=== Problem statement ===
Make an exact copy of the records below, leaving every image out.

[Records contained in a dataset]
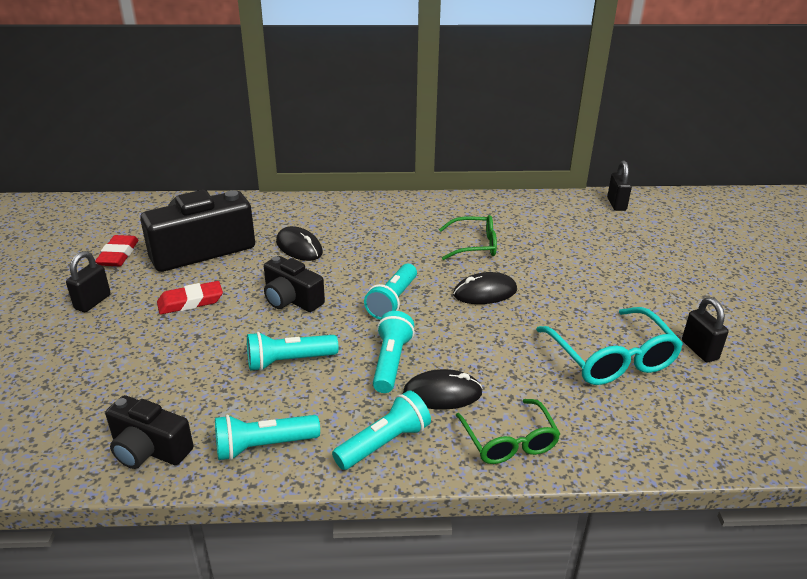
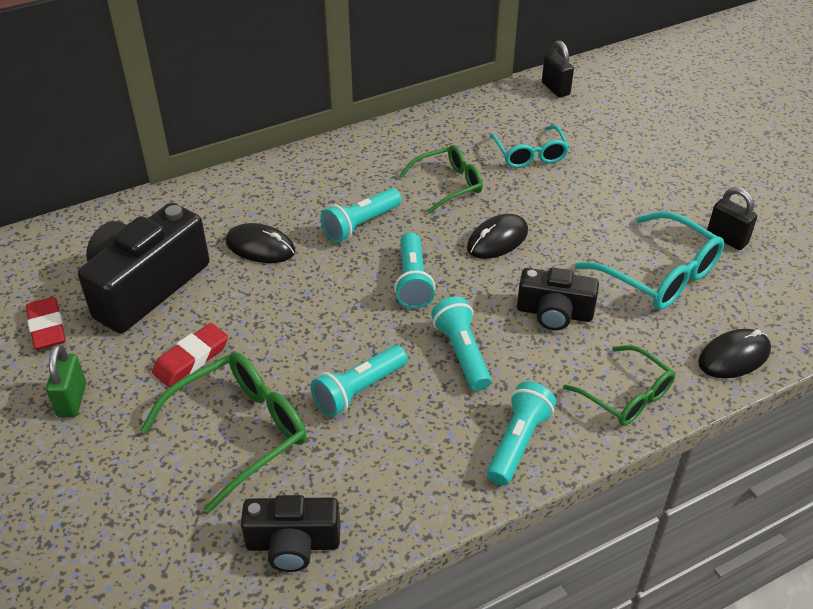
camera: 25 degrees left, 10 degrees up
(93, 302) = (72, 400): black padlock -> green padlock
(180, 359) = (240, 432): none -> green glasses
(263, 446) = (406, 493): turquoise flashlight -> turquoise flashlight (360, 225)
(291, 299) = (304, 316): black camera -> black camera (554, 313)
(442, 393) = (534, 369): black mouse -> black mouse (734, 356)
(559, 242) = (530, 154): none -> turquoise glasses

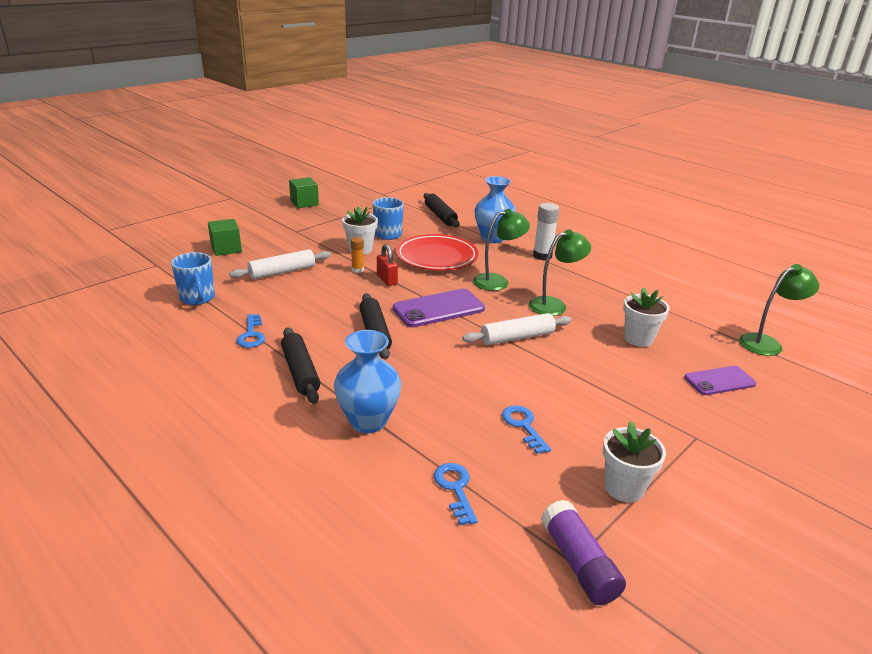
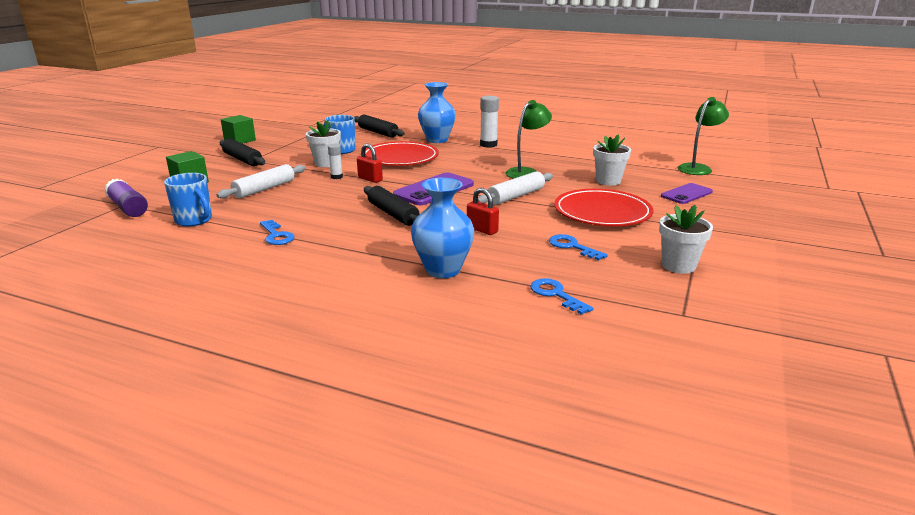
camera: 20 degrees left, 5 degrees down
(300, 372) = (349, 251): black rolling pin -> black rolling pin (242, 159)
(357, 270) = (336, 177): orange glue stick -> white glue stick
(446, 376) = (482, 230): none -> red padlock
(498, 281) = (467, 165): green lamp -> none
(578, 563) = (688, 314): purple glue stick -> purple glue stick (128, 208)
(595, 384) = (602, 212): none -> red plate

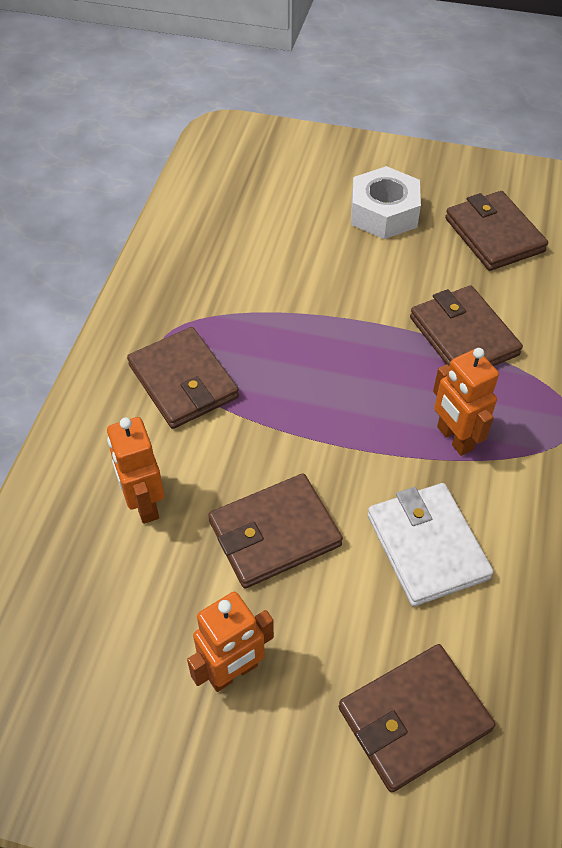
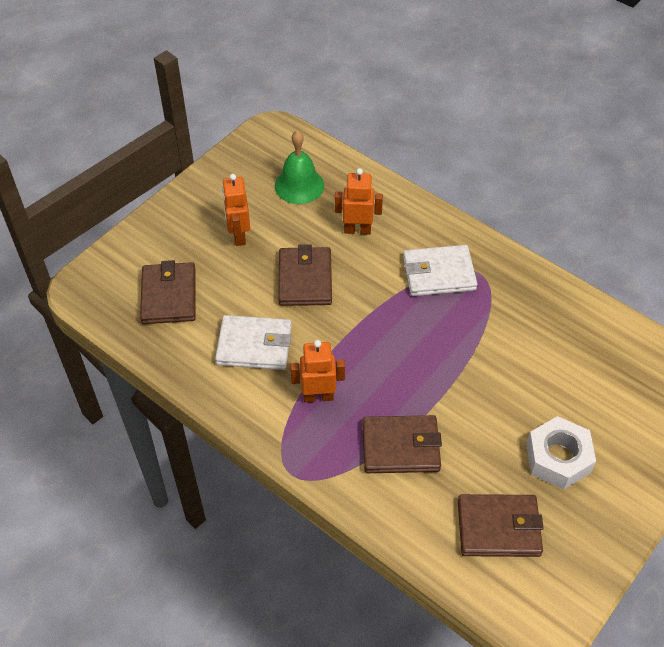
camera: 115 degrees right, 0 degrees up
(77, 629) = (299, 185): none -> green bell
(183, 381) = (439, 273): brown wallet -> white wallet

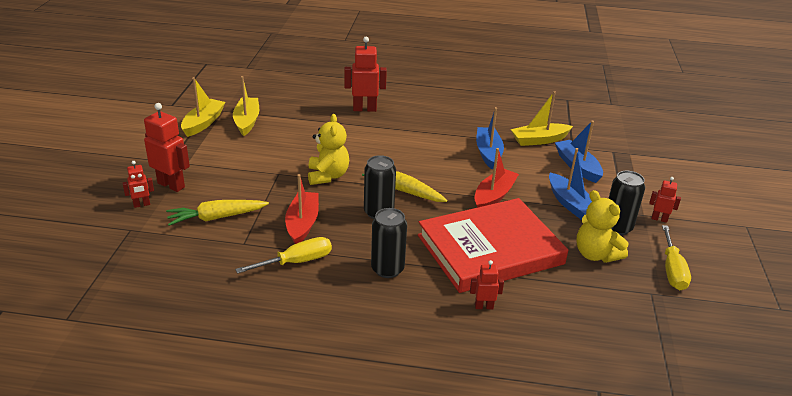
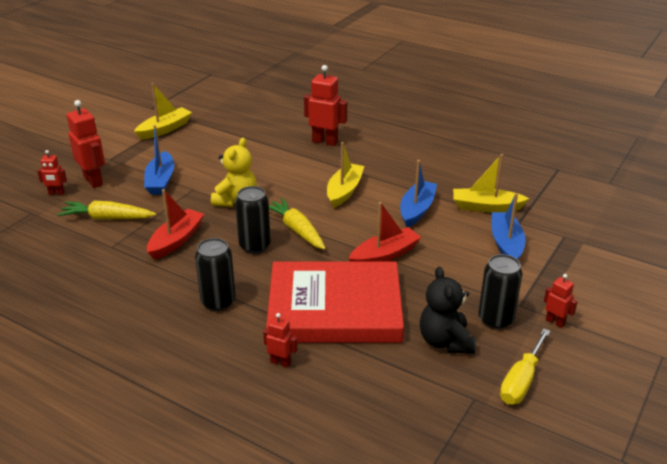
camera: 25 degrees right, 0 degrees up
(247, 121) = (204, 134): yellow boat -> yellow boat (344, 191)
(296, 262) = (142, 274): yellow screwdriver -> none
(570, 204) = (463, 282): blue boat -> blue boat (160, 181)
(595, 254) = (445, 341): yellow teddy bear -> black teddy bear

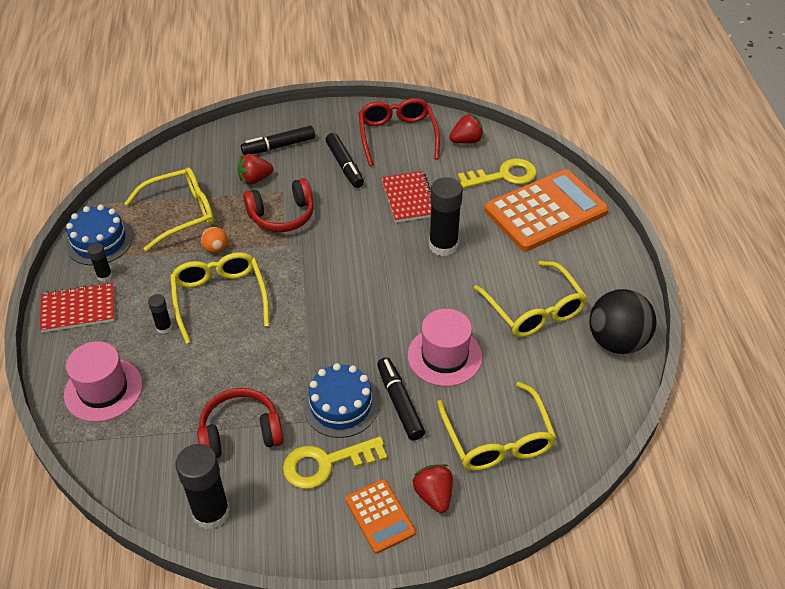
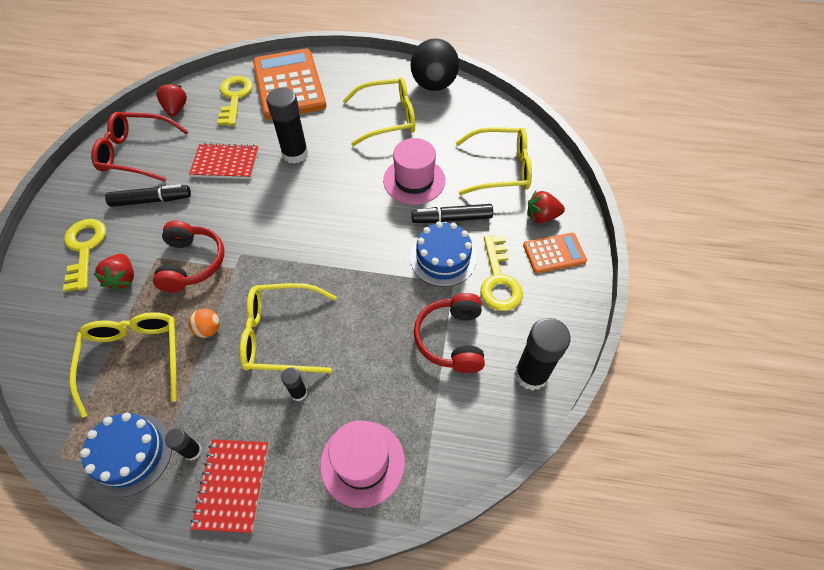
camera: 75 degrees left, 10 degrees up
(279, 146) = (85, 249): black marker -> yellow key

=== Written answer ===
camera: 25 degrees left, 10 degrees up
(93, 302) = (72, 400): black padlock -> green padlock
(180, 359) = (240, 432): none -> green glasses
(263, 446) = (406, 493): turquoise flashlight -> turquoise flashlight (360, 225)
(291, 299) = (304, 316): black camera -> black camera (554, 313)
(442, 393) = (534, 369): black mouse -> black mouse (734, 356)
(559, 242) = (530, 154): none -> turquoise glasses

camera: 20 degrees left, 5 degrees down
(300, 372) = (349, 251): black rolling pin -> black rolling pin (242, 159)
(357, 270) = (336, 177): orange glue stick -> white glue stick
(446, 376) = (482, 230): none -> red padlock
(498, 281) = (467, 165): green lamp -> none
(578, 563) = (688, 314): purple glue stick -> purple glue stick (128, 208)
(595, 384) = (602, 212): none -> red plate

camera: 115 degrees right, 0 degrees up
(77, 629) = (299, 185): none -> green bell
(183, 381) = (439, 273): brown wallet -> white wallet

camera: 25 degrees right, 0 degrees up
(247, 121) = (204, 134): yellow boat -> yellow boat (344, 191)
(296, 262) = (142, 274): yellow screwdriver -> none
(570, 204) = (463, 282): blue boat -> blue boat (160, 181)
(595, 254) = (445, 341): yellow teddy bear -> black teddy bear

camera: 75 degrees left, 10 degrees up
(279, 146) = (85, 249): black marker -> yellow key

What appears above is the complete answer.